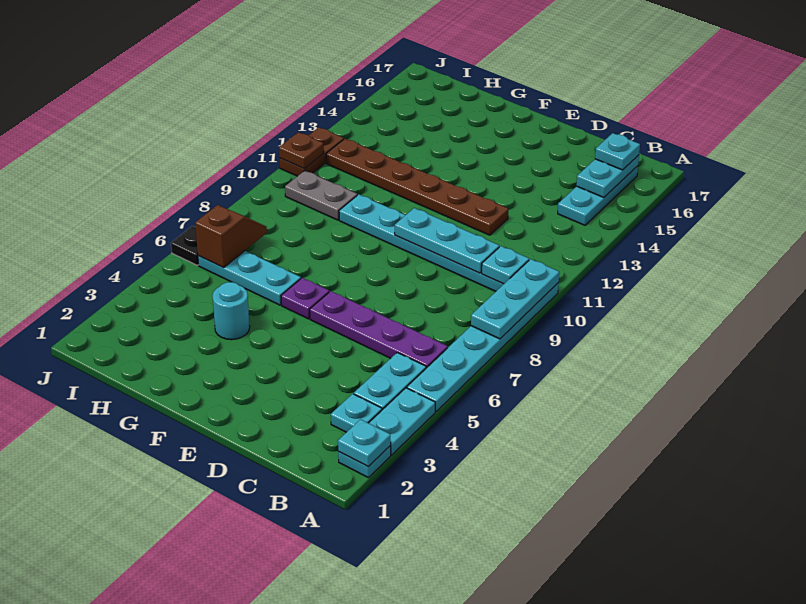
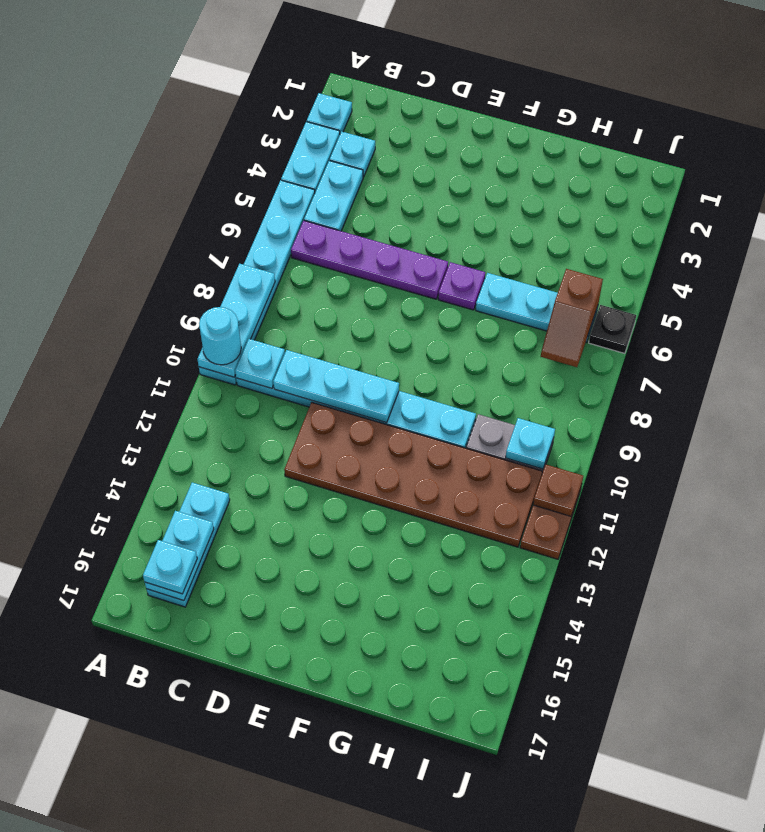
cyan plate A2 level 2 -> cyan plate I10 level 2
brown plate D12:I12 level 1 -> brown plate D11:I12 level 1
cyan round brick G4 level 1 -> cyan round brick A10 level 3

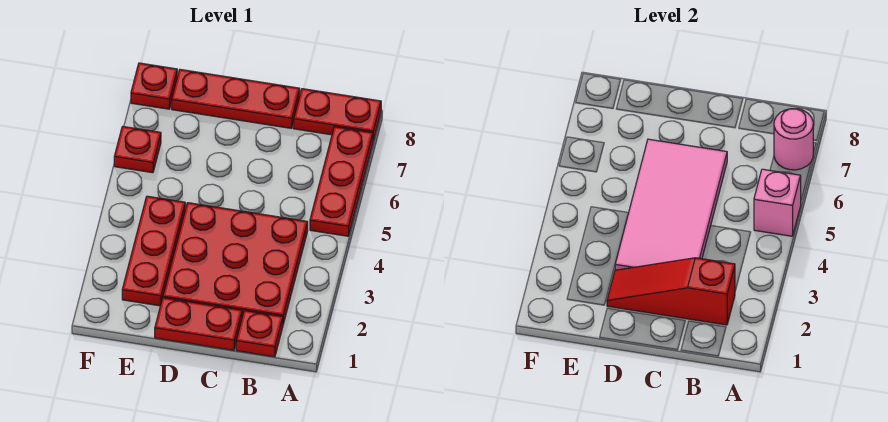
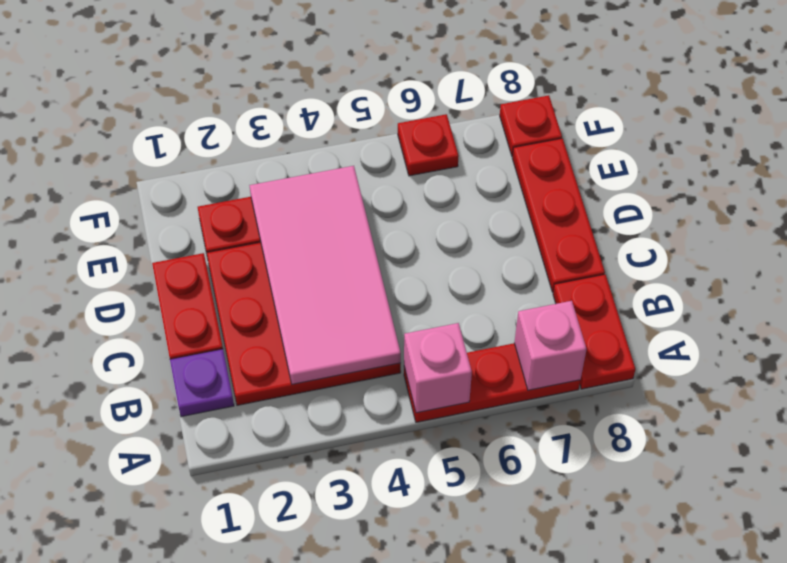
pink round brick A7 level 2 -> pink brick A7 level 2
red plate B1 level 1 -> purple plate B1 level 1
red slope B2:D2 level 2 top B -> none
pink tile C3:D6 level 2 -> pink tile B3:E4 level 2

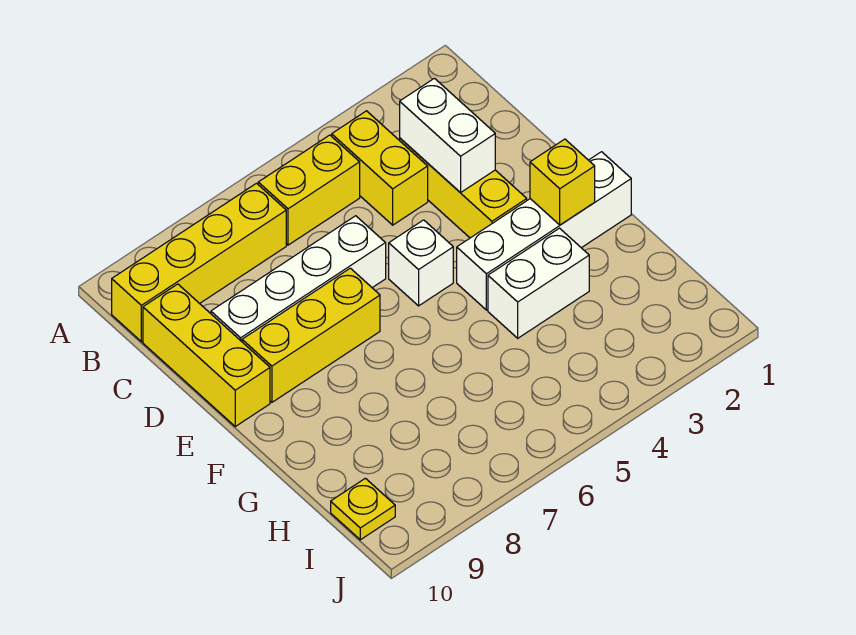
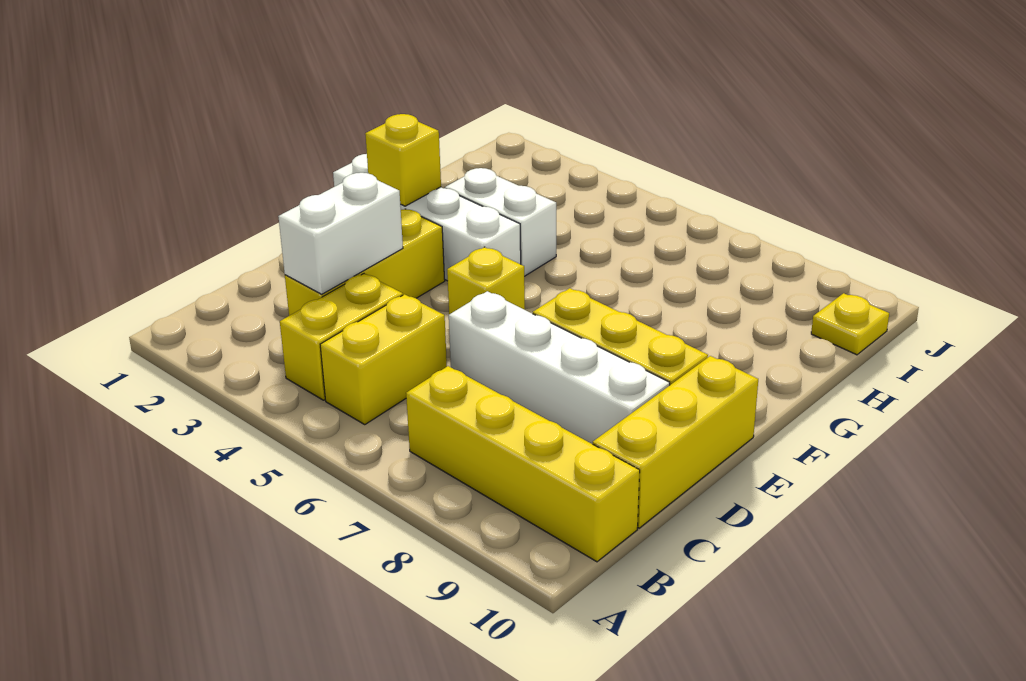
yellow brick B5:B6 level 1 -> yellow brick B5:C5 level 1
white brick E5 level 1 -> yellow brick E5 level 1

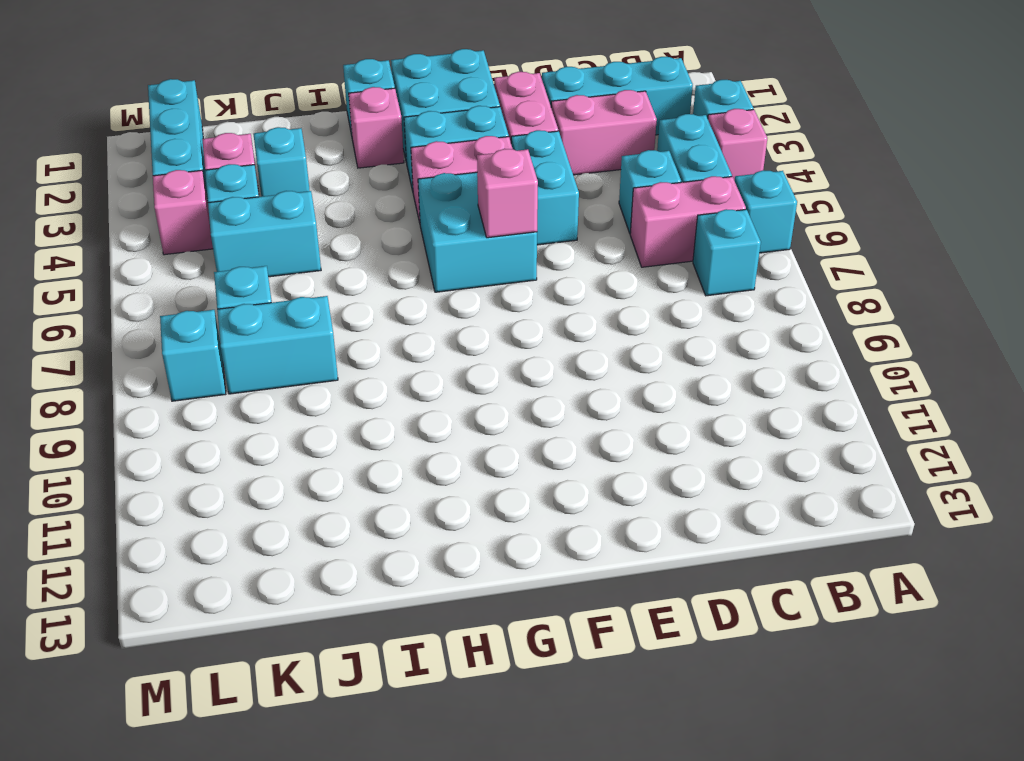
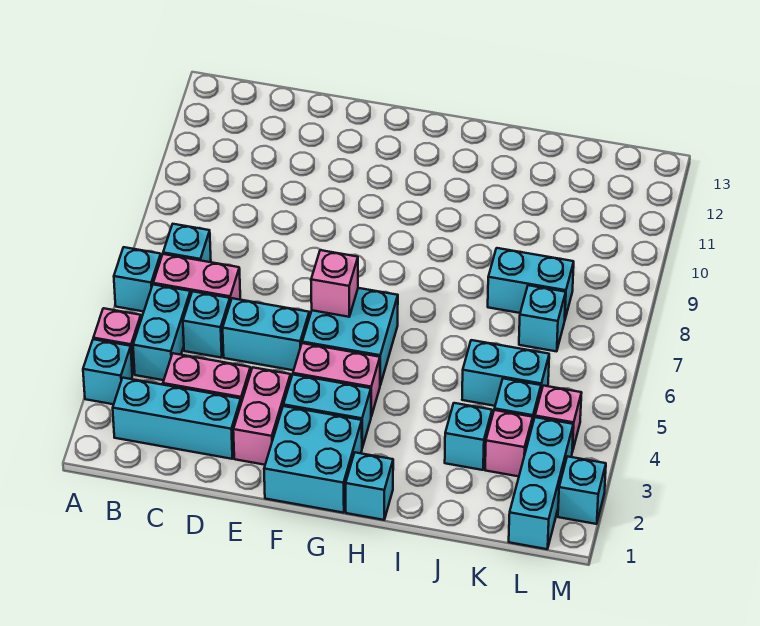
cyan brick E4:E5 level 1 -> cyan brick D5:E5 level 1
pink brick H2 level 1 -> none
cyan brick L8 level 1 -> cyan brick M2 level 1

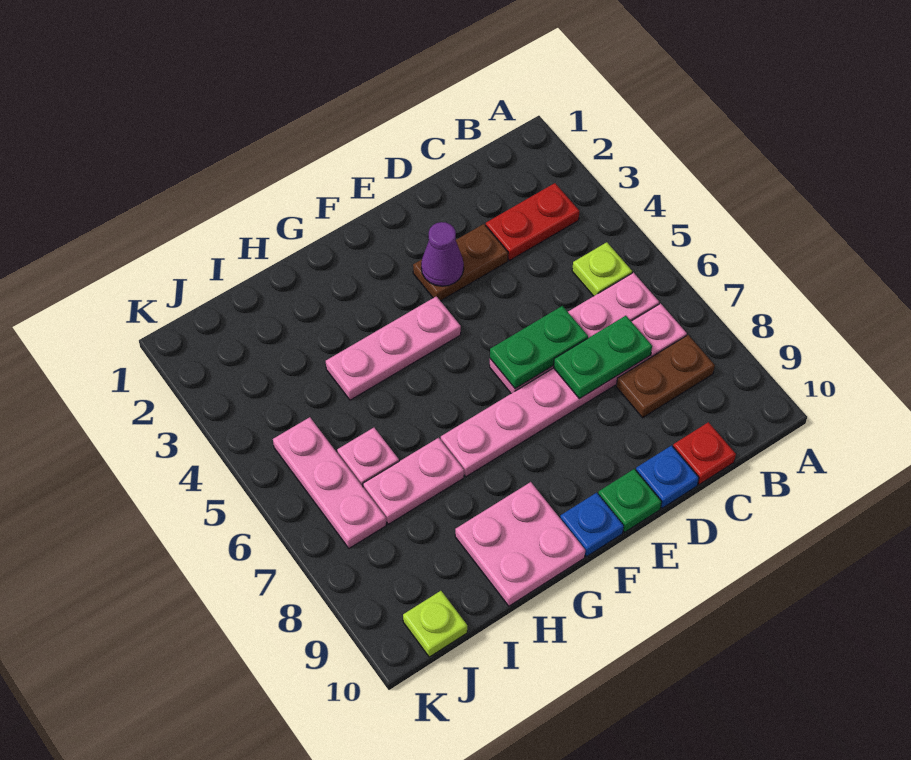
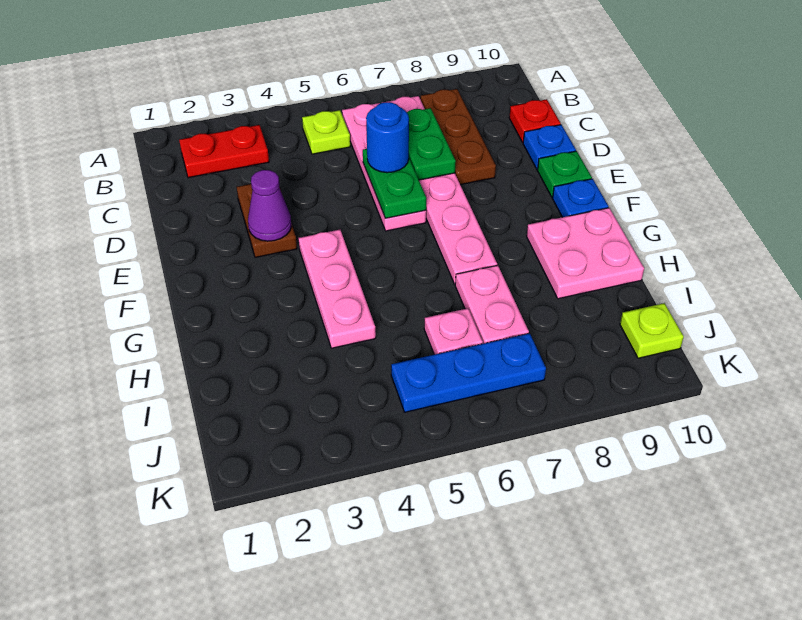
red plate B3:C3 level 1 -> red plate B2:B3 level 1
brown plate B8:C8 level 1 -> brown plate B8:D8 level 1
none -> blue round brick D6 level 3
pink plate J5:J7 level 1 -> blue plate J5:J7 level 1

■ Work order
The copy must start at the line containing "white brick E5" and end at the last line of the data, matching each line exactly. It must hold no pictures.

■ Output of the exercise
white brick E5 level 1 -> yellow brick E5 level 1

cyan brick E4:E5 level 1 -> cyan brick D5:E5 level 1
pink brick H2 level 1 -> none
cyan brick L8 level 1 -> cyan brick M2 level 1

red plate B3:C3 level 1 -> red plate B2:B3 level 1
brown plate B8:C8 level 1 -> brown plate B8:D8 level 1
none -> blue round brick D6 level 3
pink plate J5:J7 level 1 -> blue plate J5:J7 level 1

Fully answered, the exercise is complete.